— Goal of the exercise —
Rewrite all of the data below with "wine glass" replaced by "goblet" wherever it occurs, and change nothing else. Leave the pictures out of your answer.
★ ★ ★
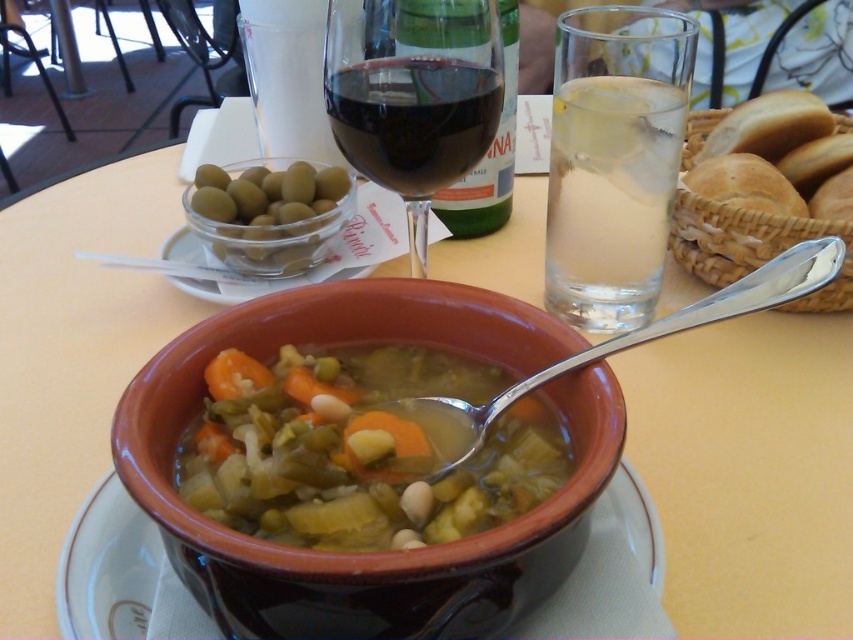
Does transparent glass wine glass at center appear over orange matte carrot at center?

Indeed, transparent glass wine glass at center is positioned over orange matte carrot at center.

Describe the element at coordinates (413, 96) in the screenshot. This screenshot has height=640, width=853. I see `transparent glass wine glass at center` at that location.

Which is in front, point (398, 132) or point (254, 387)?

Positioned in front is point (254, 387).

Image resolution: width=853 pixels, height=640 pixels. What are the coordinates of `transparent glass wine glass at center` in the screenshot? It's located at (413, 96).

What do you see at coordinates (413, 96) in the screenshot? The height and width of the screenshot is (640, 853). I see `transparent glass wine glass at center` at bounding box center [413, 96].

Between transparent glass wine glass at center and clear glass water at upper right, which one has more height?

With more height is clear glass water at upper right.

Does point (454, 150) come closer to viewer compared to point (593, 166)?

Yes, it is in front of point (593, 166).

You are a GUI agent. You are given a task and a screenshot of the screen. Output one action in this format:
    pyautogui.click(x=<x>, y=<y>)
    Task: Click on the transparent glass wine glass at center
    The image size is (853, 640).
    Given the screenshot: What is the action you would take?
    pyautogui.click(x=413, y=96)

Who is taller, transparent glass wine glass at center or silver metallic spoon at center?

transparent glass wine glass at center is taller.

Who is more distant from viewer, (386, 44) or (480, 410)?

Point (386, 44)

Measure the distance between point (389, 54) and camera.

Point (389, 54) and camera are 10.25 inches apart.

Locate an element on the screen. Image resolution: width=853 pixels, height=640 pixels. transparent glass wine glass at center is located at coordinates (413, 96).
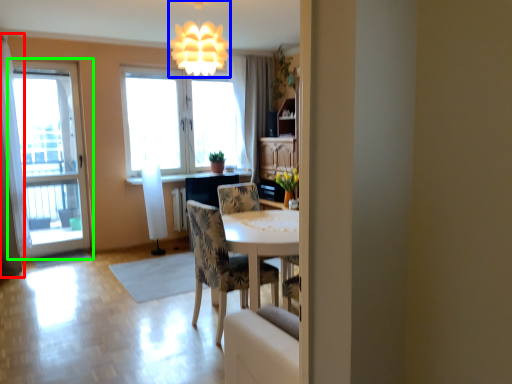
Question: Which object is the closest to the curtain (highlighted by a red box)? Choose among these: fixture (highlighted by a blue box) or window (highlighted by a green box).

Choices:
 (A) fixture
 (B) window

Answer: (B)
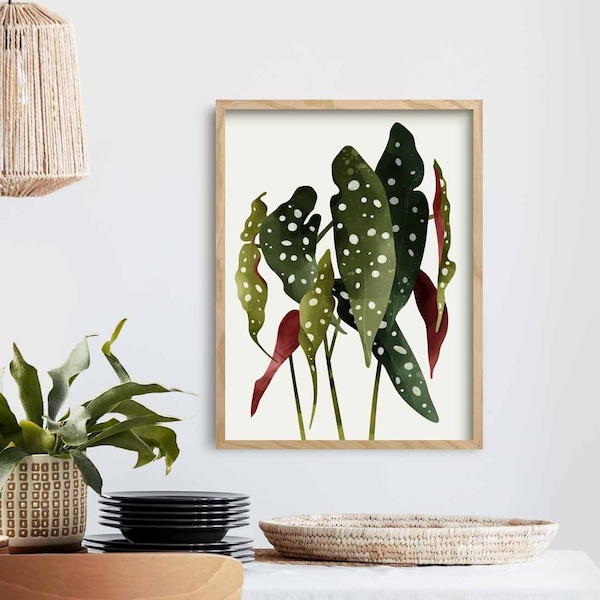
You are a GUI agent. You are given a task and a screenshot of the screen. Output one action in this format:
    pyautogui.click(x=<x>, y=<y>)
    Task: Click on the plant
    This screenshot has width=600, height=600.
    Given the screenshot: What is the action you would take?
    pyautogui.click(x=91, y=407)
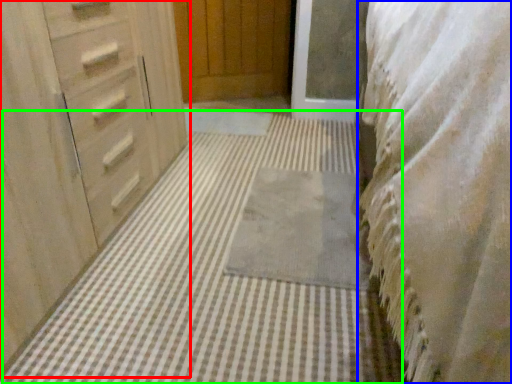
Question: Which object is positioned closest to chest of drawers (highlighted by a red box)? Select from bedding (highlighted by a blue box) and bath mat (highlighted by a green box).

Choices:
 (A) bedding
 (B) bath mat

Answer: (B)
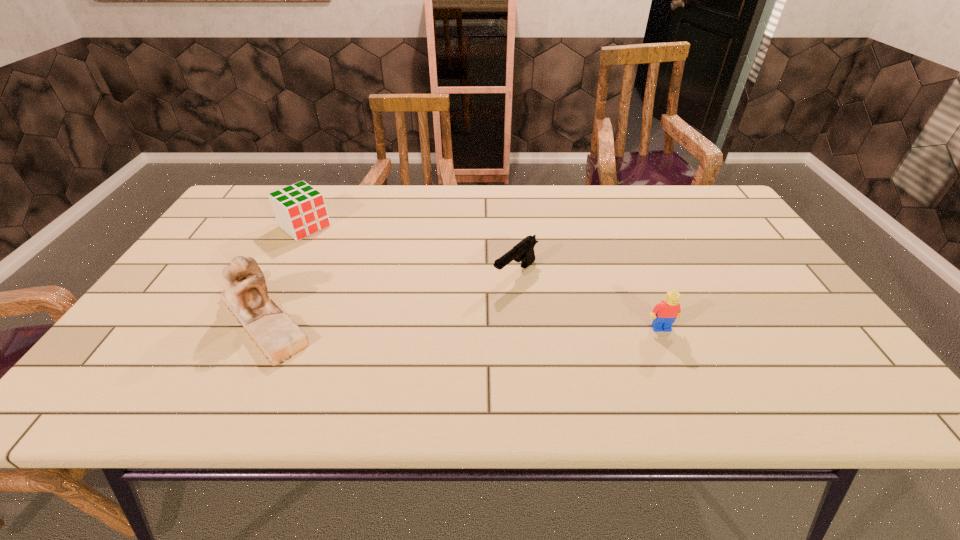
Locate an element on the screen. free spot located on the red face of the cube is located at coordinates (371, 278).

The image size is (960, 540). Identify the location of vacant space situated on the red face of the cube. (349, 261).

This screenshot has width=960, height=540. Find the location of `object located at the far edge`. object located at the far edge is located at coordinates [300, 210].

Where is `object positioned at the near edge`? Image resolution: width=960 pixels, height=540 pixels. object positioned at the near edge is located at coordinates (274, 332).

This screenshot has height=540, width=960. Find the location of `object located in the left edge section of the desktop`. object located in the left edge section of the desktop is located at coordinates (274, 332).

Locate an element on the screen. The height and width of the screenshot is (540, 960). object situated at the near left corner is located at coordinates click(274, 332).

Locate an element on the screen. The width and height of the screenshot is (960, 540). vacant space at the far edge is located at coordinates (597, 217).

In the image, there is a desktop. Identify the location of vacant space at the near edge. The image size is (960, 540). (554, 351).

In the image, there is a desktop. Where is `vacant space at the left edge`? vacant space at the left edge is located at coordinates (190, 295).

Identify the location of free space at the far left corner of the desktop. The image size is (960, 540). (229, 216).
★ ★ ★
— Written answer —
Does transparent glass goblet at center appear over orange matte carrot at center?

Indeed, transparent glass goblet at center is positioned over orange matte carrot at center.

Describe the element at coordinates (413, 96) in the screenshot. This screenshot has height=640, width=853. I see `transparent glass goblet at center` at that location.

Which is in front, point (398, 132) or point (254, 387)?

Positioned in front is point (254, 387).

Image resolution: width=853 pixels, height=640 pixels. What are the coordinates of `transparent glass goblet at center` in the screenshot? It's located at (413, 96).

What do you see at coordinates (413, 96) in the screenshot? The height and width of the screenshot is (640, 853). I see `transparent glass goblet at center` at bounding box center [413, 96].

Between transparent glass goblet at center and clear glass water at upper right, which one has more height?

With more height is clear glass water at upper right.

Does point (454, 150) come closer to viewer compared to point (593, 166)?

Yes, it is in front of point (593, 166).

You are a GUI agent. You are given a task and a screenshot of the screen. Output one action in this format:
    pyautogui.click(x=<x>, y=<y>)
    Task: Click on the transparent glass goblet at center
    The image size is (853, 640).
    Given the screenshot: What is the action you would take?
    pyautogui.click(x=413, y=96)

Who is taller, transparent glass goblet at center or silver metallic spoon at center?

transparent glass goblet at center is taller.

Who is more distant from viewer, (386, 44) or (480, 410)?

Point (386, 44)

Measure the distance between point (389, 54) and camera.

Point (389, 54) and camera are 10.25 inches apart.

Locate an element on the screen. Image resolution: width=853 pixels, height=640 pixels. transparent glass goblet at center is located at coordinates (413, 96).
Question: Which object is the closest to the curtain (highlighted by a red box)? Choose among these: fixture (highlighted by a blue box) or window (highlighted by a green box).

Choices:
 (A) fixture
 (B) window

Answer: (B)
You are a GUI agent. You are given a task and a screenshot of the screen. Output one action in this format:
    pyautogui.click(x=<x>, y=<y>)
    Task: Click on the plant
    This screenshot has width=600, height=600.
    Given the screenshot: What is the action you would take?
    pyautogui.click(x=91, y=407)
Question: Which object is positioned closest to chest of drawers (highlighted by a red box)? Select from bedding (highlighted by a blue box) and bath mat (highlighted by a green box).

Choices:
 (A) bedding
 (B) bath mat

Answer: (B)
Locate an element on the screen. free spot located on the red face of the cube is located at coordinates (371, 278).

The image size is (960, 540). Identify the location of vacant space situated on the red face of the cube. (349, 261).

This screenshot has width=960, height=540. Find the location of `object located at the far edge`. object located at the far edge is located at coordinates [300, 210].

Where is `object positioned at the near edge`? Image resolution: width=960 pixels, height=540 pixels. object positioned at the near edge is located at coordinates (274, 332).

This screenshot has height=540, width=960. Find the location of `object located in the left edge section of the desktop`. object located in the left edge section of the desktop is located at coordinates (274, 332).

Locate an element on the screen. The height and width of the screenshot is (540, 960). object situated at the near left corner is located at coordinates click(274, 332).

Locate an element on the screen. The width and height of the screenshot is (960, 540). vacant space at the far edge is located at coordinates (597, 217).

In the image, there is a desktop. Identify the location of vacant space at the near edge. The image size is (960, 540). (554, 351).

In the image, there is a desktop. Where is `vacant space at the left edge`? vacant space at the left edge is located at coordinates (190, 295).

Identify the location of free space at the far left corner of the desktop. The image size is (960, 540). (229, 216).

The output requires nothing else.